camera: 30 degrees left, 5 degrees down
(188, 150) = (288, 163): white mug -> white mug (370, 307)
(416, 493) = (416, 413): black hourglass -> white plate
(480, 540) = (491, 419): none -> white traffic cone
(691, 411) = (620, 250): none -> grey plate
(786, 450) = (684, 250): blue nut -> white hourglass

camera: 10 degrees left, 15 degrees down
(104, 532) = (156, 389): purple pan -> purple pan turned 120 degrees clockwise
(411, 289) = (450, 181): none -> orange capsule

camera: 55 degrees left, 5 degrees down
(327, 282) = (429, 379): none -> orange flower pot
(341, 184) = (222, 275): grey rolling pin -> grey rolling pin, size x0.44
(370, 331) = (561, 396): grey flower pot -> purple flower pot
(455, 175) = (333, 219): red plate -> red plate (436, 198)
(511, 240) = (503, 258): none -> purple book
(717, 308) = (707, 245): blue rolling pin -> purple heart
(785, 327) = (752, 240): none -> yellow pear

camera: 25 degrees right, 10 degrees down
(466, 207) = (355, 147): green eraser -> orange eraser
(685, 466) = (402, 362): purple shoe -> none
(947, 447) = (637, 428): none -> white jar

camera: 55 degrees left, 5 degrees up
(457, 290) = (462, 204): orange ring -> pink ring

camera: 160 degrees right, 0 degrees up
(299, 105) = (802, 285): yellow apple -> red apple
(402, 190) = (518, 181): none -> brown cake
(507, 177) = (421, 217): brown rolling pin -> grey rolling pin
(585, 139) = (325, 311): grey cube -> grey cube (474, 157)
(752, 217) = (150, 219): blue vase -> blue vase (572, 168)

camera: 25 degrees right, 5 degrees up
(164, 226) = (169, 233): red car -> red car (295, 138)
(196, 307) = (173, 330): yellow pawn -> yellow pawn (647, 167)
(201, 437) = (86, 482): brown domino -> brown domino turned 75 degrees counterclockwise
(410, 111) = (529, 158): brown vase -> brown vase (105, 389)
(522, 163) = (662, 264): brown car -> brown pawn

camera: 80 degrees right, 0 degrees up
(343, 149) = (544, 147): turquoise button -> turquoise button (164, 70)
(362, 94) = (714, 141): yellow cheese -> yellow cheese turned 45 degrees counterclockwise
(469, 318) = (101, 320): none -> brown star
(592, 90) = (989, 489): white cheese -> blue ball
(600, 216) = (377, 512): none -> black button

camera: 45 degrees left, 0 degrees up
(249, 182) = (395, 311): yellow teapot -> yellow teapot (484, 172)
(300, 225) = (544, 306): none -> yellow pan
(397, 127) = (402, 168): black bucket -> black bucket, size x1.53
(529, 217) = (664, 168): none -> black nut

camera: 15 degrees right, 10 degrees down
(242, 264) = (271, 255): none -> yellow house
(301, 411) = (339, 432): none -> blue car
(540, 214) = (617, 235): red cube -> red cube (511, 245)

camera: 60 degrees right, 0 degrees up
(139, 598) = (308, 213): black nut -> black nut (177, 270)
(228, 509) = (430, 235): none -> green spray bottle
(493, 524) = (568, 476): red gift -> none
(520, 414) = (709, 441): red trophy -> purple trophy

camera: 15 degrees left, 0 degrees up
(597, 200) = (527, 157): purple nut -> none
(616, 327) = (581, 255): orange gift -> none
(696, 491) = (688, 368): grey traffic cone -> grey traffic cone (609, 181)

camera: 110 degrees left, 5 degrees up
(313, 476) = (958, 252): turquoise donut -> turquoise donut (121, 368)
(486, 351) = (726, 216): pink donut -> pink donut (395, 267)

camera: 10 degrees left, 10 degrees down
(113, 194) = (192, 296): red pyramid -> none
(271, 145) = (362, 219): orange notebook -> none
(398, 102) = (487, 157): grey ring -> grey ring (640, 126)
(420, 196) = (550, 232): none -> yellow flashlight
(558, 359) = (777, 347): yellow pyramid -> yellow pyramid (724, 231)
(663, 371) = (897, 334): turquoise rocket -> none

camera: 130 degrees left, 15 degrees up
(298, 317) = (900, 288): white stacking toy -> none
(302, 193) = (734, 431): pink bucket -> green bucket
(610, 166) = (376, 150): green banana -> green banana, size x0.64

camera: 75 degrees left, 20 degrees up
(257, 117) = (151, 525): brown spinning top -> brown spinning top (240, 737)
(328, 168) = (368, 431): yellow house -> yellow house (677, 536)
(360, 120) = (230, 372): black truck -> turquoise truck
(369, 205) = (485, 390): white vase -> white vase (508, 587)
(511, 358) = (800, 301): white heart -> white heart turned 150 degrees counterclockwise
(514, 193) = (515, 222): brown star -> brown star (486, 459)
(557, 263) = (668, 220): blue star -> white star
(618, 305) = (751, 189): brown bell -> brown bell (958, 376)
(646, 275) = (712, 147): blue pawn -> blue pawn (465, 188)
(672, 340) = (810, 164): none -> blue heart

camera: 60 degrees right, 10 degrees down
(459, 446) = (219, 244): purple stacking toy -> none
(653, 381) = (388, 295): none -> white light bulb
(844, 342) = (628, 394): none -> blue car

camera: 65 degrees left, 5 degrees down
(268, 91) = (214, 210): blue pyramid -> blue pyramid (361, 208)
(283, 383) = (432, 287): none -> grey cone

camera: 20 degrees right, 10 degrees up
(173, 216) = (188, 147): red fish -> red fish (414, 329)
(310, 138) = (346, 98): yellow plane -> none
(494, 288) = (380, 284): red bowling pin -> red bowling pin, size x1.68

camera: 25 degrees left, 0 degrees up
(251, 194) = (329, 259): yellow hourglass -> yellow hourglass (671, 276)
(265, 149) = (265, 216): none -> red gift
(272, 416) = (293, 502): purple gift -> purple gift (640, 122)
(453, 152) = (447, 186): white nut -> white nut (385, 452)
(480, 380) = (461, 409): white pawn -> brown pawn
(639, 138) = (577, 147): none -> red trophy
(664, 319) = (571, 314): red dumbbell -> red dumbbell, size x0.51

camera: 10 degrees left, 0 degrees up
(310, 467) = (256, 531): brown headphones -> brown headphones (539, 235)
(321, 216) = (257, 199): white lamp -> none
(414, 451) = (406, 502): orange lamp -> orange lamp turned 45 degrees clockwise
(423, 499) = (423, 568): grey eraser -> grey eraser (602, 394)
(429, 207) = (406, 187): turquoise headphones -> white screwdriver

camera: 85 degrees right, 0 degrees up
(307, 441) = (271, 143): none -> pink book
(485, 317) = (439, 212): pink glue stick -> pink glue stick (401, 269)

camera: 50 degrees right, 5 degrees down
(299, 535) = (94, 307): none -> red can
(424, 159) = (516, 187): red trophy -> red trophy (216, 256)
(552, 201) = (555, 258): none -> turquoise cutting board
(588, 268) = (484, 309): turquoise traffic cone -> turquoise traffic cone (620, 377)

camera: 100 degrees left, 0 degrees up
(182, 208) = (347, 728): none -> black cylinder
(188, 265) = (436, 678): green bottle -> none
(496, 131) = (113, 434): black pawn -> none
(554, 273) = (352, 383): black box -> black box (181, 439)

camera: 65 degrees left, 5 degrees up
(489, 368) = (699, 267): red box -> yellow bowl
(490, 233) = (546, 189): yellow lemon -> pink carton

-=-=-=-=-

Whenever a line of the records holds the string "traffic", pick it out and copy it.

(480, 540) = (491, 419): none -> white traffic cone
(696, 491) = (688, 368): grey traffic cone -> grey traffic cone (609, 181)
(588, 268) = (484, 309): turquoise traffic cone -> turquoise traffic cone (620, 377)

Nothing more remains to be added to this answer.